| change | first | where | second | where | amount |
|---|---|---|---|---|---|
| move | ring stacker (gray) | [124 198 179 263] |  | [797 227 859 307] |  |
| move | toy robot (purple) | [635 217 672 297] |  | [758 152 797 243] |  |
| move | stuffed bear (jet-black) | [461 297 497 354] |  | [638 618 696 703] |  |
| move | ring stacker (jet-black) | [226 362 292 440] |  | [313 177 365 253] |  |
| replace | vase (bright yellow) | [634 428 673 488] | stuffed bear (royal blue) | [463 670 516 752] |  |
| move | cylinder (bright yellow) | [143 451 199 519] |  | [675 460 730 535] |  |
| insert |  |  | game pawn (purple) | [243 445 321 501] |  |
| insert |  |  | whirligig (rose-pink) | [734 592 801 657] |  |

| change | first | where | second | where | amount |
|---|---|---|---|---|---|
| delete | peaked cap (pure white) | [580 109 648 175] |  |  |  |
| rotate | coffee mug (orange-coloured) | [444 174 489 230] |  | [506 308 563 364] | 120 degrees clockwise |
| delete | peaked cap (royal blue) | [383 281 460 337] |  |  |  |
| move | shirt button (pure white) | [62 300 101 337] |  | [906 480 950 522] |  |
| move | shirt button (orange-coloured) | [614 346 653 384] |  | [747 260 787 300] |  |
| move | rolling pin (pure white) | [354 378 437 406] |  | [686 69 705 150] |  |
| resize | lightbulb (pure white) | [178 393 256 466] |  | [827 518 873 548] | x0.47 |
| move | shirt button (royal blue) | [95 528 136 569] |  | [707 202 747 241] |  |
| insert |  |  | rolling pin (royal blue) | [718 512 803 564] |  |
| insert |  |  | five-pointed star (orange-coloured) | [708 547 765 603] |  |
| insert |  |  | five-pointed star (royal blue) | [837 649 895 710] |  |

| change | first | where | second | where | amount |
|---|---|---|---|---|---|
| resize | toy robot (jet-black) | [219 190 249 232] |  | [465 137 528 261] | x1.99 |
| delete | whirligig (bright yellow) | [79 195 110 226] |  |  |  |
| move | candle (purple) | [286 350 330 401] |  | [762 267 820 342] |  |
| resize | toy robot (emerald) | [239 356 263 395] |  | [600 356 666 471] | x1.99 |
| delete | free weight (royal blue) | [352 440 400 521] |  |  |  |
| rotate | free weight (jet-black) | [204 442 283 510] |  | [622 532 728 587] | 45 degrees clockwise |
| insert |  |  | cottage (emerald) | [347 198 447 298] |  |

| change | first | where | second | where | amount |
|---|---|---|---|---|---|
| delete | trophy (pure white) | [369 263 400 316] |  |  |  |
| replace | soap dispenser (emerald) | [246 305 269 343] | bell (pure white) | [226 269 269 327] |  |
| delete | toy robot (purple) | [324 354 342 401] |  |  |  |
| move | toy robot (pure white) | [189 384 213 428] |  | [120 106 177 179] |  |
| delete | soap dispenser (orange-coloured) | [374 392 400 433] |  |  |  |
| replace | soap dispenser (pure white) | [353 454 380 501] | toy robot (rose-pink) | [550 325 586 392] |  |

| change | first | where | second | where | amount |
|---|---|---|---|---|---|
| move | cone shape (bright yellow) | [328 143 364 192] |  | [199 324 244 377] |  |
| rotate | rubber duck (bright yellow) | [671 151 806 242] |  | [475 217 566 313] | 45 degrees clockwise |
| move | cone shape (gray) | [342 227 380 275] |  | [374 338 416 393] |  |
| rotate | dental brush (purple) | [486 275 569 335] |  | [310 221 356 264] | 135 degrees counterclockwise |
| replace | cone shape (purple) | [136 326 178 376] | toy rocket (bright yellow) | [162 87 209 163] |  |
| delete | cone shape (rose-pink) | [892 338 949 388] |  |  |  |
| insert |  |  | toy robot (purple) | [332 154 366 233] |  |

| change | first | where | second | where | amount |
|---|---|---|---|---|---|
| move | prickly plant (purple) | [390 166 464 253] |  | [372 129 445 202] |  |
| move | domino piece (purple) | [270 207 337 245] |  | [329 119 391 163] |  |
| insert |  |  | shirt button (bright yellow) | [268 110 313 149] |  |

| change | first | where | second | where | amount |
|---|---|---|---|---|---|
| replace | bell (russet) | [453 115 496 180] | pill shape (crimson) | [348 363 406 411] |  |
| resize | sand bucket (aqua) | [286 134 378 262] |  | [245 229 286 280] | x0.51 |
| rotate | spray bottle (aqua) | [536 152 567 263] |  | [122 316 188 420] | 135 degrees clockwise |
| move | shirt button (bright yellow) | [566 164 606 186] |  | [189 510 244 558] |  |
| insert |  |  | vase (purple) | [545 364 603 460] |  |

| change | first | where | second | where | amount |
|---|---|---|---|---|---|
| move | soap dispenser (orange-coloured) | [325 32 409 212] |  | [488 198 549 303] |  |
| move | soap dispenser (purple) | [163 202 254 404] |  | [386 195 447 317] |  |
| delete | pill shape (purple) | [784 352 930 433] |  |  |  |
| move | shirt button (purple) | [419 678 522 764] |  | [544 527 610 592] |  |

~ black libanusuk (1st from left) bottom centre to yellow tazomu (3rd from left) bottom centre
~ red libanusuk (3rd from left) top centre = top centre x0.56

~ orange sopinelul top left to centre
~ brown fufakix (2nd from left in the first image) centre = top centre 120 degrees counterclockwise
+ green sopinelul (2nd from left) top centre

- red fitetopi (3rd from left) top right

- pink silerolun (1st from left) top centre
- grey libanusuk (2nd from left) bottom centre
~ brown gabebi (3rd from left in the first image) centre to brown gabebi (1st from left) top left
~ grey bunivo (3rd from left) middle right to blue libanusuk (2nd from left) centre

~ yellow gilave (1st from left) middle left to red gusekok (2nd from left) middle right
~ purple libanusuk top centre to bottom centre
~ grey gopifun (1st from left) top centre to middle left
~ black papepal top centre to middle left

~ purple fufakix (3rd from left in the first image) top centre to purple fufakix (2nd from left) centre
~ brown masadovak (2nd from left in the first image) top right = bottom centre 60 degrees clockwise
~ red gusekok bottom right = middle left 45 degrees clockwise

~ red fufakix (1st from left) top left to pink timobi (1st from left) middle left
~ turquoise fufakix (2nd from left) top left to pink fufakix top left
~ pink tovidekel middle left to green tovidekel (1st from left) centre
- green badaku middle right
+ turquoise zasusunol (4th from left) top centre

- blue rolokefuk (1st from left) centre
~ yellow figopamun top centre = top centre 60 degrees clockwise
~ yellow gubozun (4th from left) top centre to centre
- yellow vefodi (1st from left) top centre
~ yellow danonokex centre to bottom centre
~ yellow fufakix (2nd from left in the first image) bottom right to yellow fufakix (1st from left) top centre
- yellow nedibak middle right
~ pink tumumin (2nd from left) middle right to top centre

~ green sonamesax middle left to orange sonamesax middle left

######

▶ _GOAL OF THE EXERCISE_: Where does the word "bear" occur in the records? Return every line that holds it.

▶ _EXPECTED ANSWER_:
| move | stuffed bear (jet-black) | [461 297 497 354] |  | [638 618 696 703] |  |
| replace | vase (bright yellow) | [634 428 673 488] | stuffed bear (royal blue) | [463 670 516 752] |  |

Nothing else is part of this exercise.